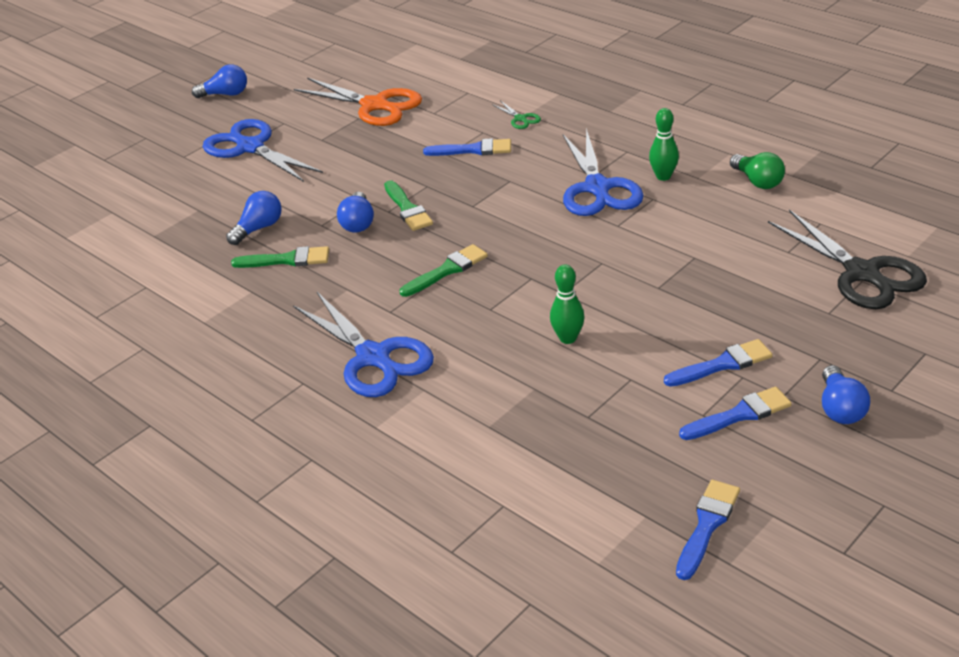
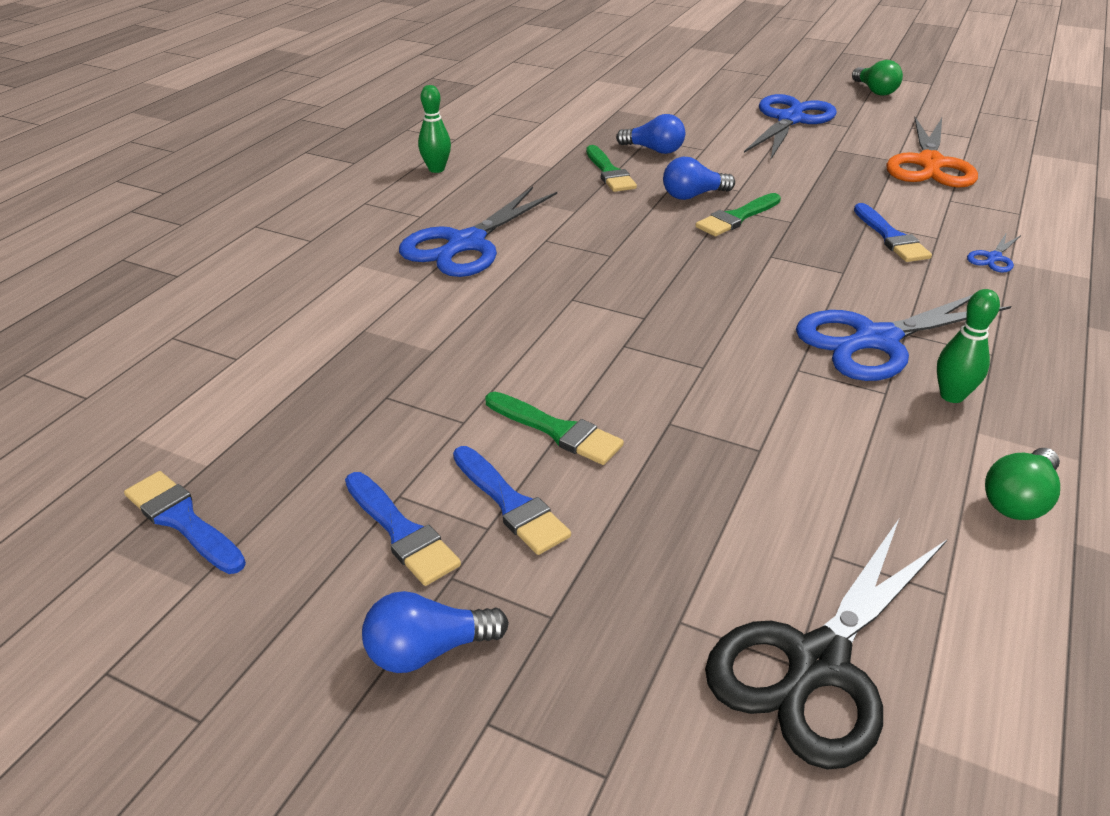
camera: 70 degrees right, 0 degrees up
(226, 94) = (875, 91): blue light bulb -> green light bulb
(447, 270) = (633, 260): green brush -> green brush (557, 431)
(520, 119) = (993, 258): green scissors -> blue scissors
(568, 338) = (532, 361): green bowling pin -> green bowling pin (436, 169)
(707, 525) = (182, 520): blue brush -> blue brush turned 150 degrees counterclockwise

Problem to solve: Transcribe the material above in full. No picture is to be copied.

Task response:
camera: 70 degrees right, 0 degrees up
(226, 94) = (875, 91): blue light bulb -> green light bulb
(447, 270) = (633, 260): green brush -> green brush (557, 431)
(520, 119) = (993, 258): green scissors -> blue scissors
(568, 338) = (532, 361): green bowling pin -> green bowling pin (436, 169)
(707, 525) = (182, 520): blue brush -> blue brush turned 150 degrees counterclockwise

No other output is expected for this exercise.